** Given records **
▽
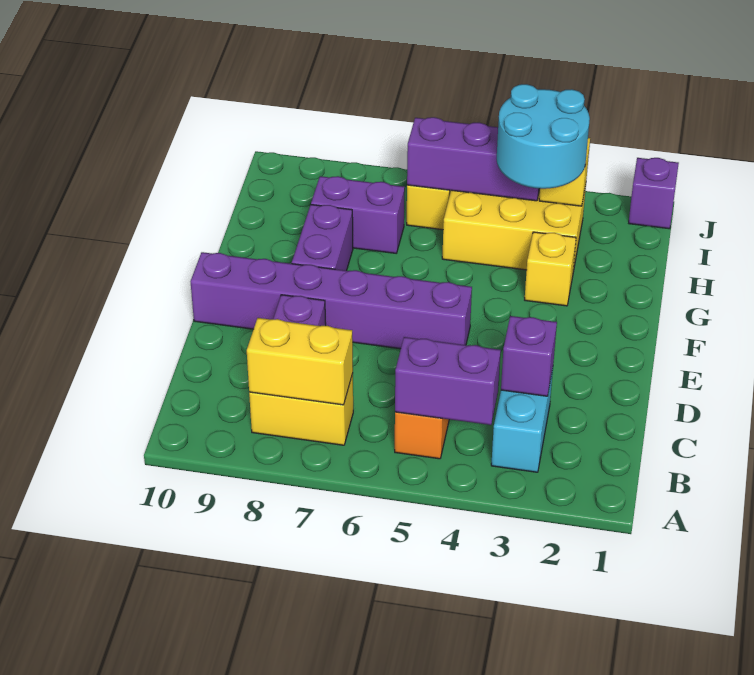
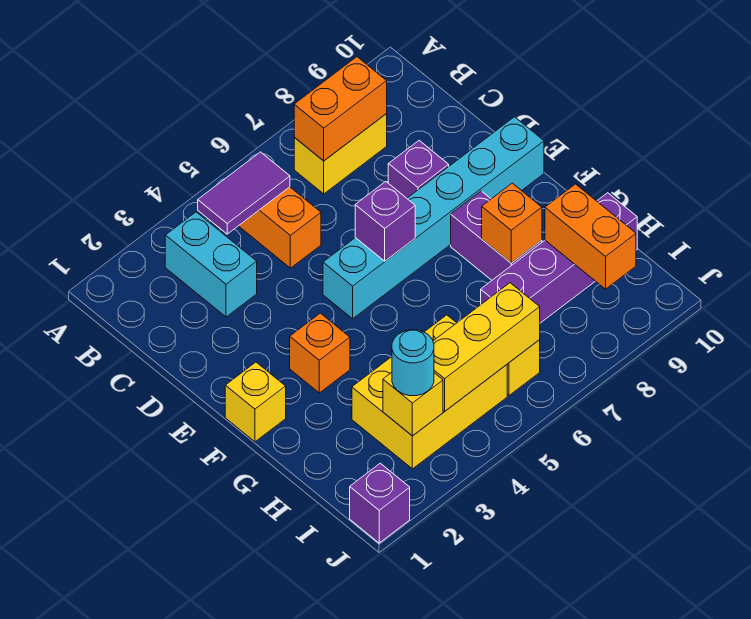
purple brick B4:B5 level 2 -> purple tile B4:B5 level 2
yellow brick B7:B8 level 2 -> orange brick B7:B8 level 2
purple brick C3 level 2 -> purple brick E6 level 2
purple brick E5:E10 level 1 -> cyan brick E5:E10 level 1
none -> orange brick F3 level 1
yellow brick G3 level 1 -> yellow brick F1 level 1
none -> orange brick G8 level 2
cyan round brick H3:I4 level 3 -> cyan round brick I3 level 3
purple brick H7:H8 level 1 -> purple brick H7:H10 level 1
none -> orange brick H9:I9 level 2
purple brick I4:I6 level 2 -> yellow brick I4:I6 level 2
△
** Task description **
After locating the line that contains "yellow brick B7:B8", print that line and every one after it through the last line of the listing, exactly.

** Completed task **
yellow brick B7:B8 level 2 -> orange brick B7:B8 level 2
purple brick C3 level 2 -> purple brick E6 level 2
purple brick E5:E10 level 1 -> cyan brick E5:E10 level 1
none -> orange brick F3 level 1
yellow brick G3 level 1 -> yellow brick F1 level 1
none -> orange brick G8 level 2
cyan round brick H3:I4 level 3 -> cyan round brick I3 level 3
purple brick H7:H8 level 1 -> purple brick H7:H10 level 1
none -> orange brick H9:I9 level 2
purple brick I4:I6 level 2 -> yellow brick I4:I6 level 2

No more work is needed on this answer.